[Data records]

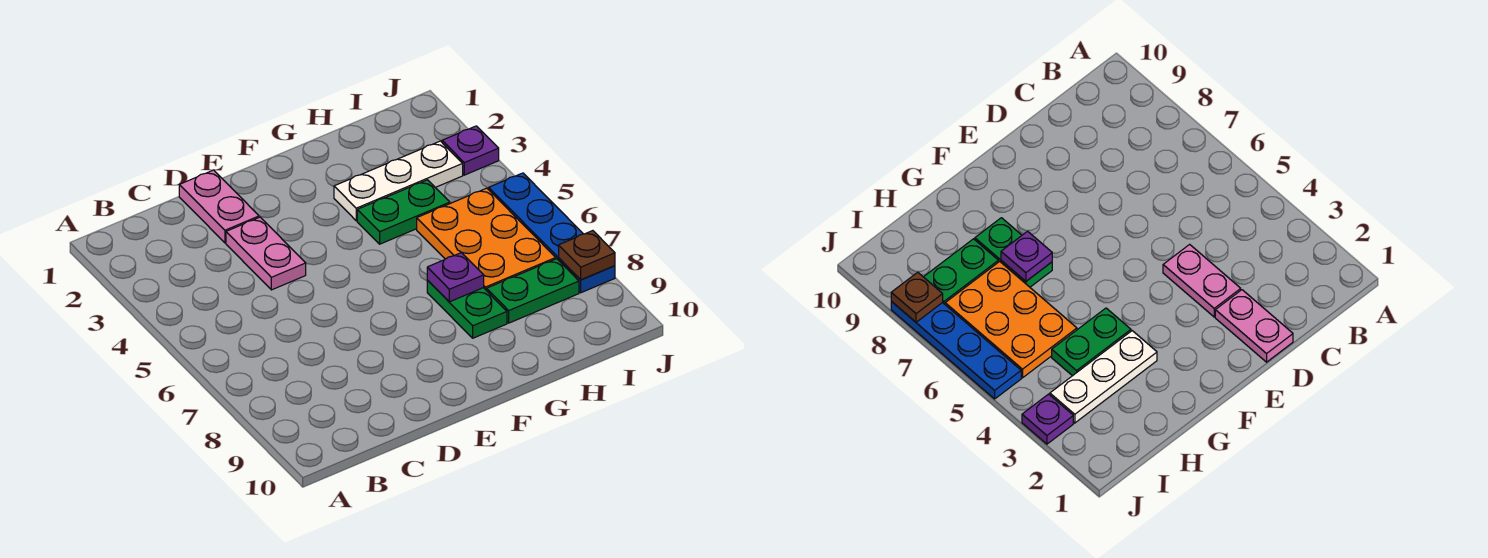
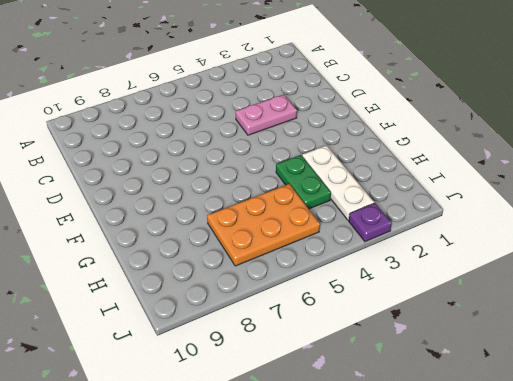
none -> pink plate D1:D2 level 1
none -> green plate G7:G8 level 1

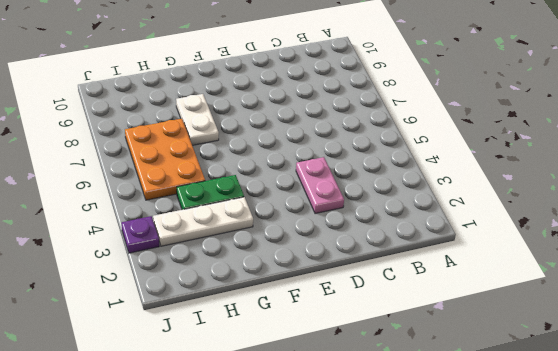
white plate G7:G8 level 1 -> green plate G7:G8 level 1
none -> pink plate D1:D2 level 1
none -> green plate H8:I8 level 1

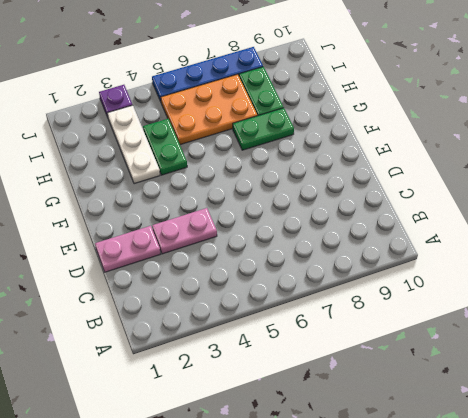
none -> purple plate G7 level 2
none -> brown plate J8 level 2

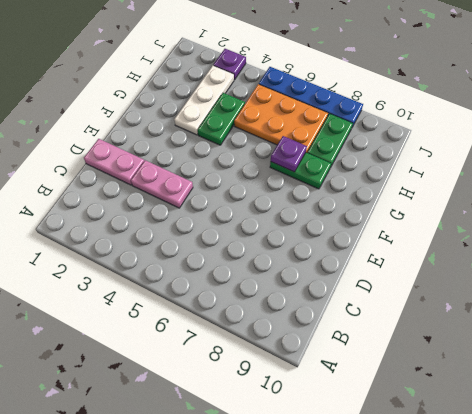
none -> brown plate J8 level 2

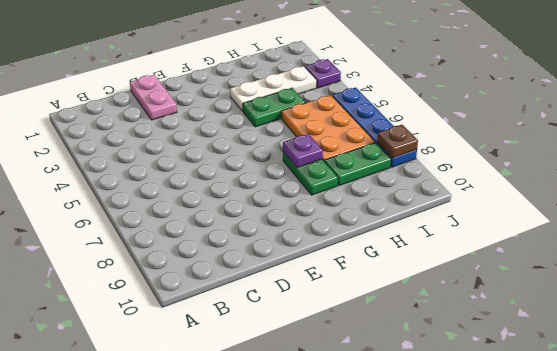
none -> pink plate D3:D4 level 1

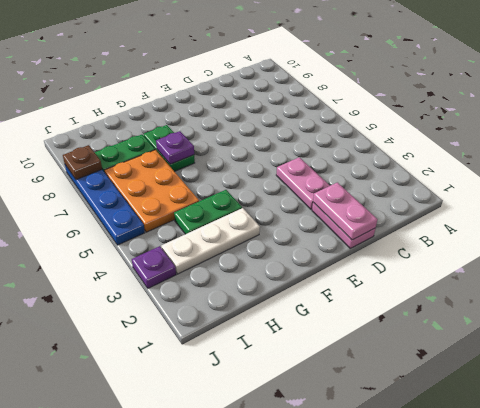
pink plate D1:D2 level 2 -> none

**YOUR INSTRUCTIONS**. Go through the records above, find every line with the word "green", and list those lines.

**EXERCISE RESPONSE**.
none -> green plate G7:G8 level 1
white plate G7:G8 level 1 -> green plate G7:G8 level 1
none -> green plate H8:I8 level 1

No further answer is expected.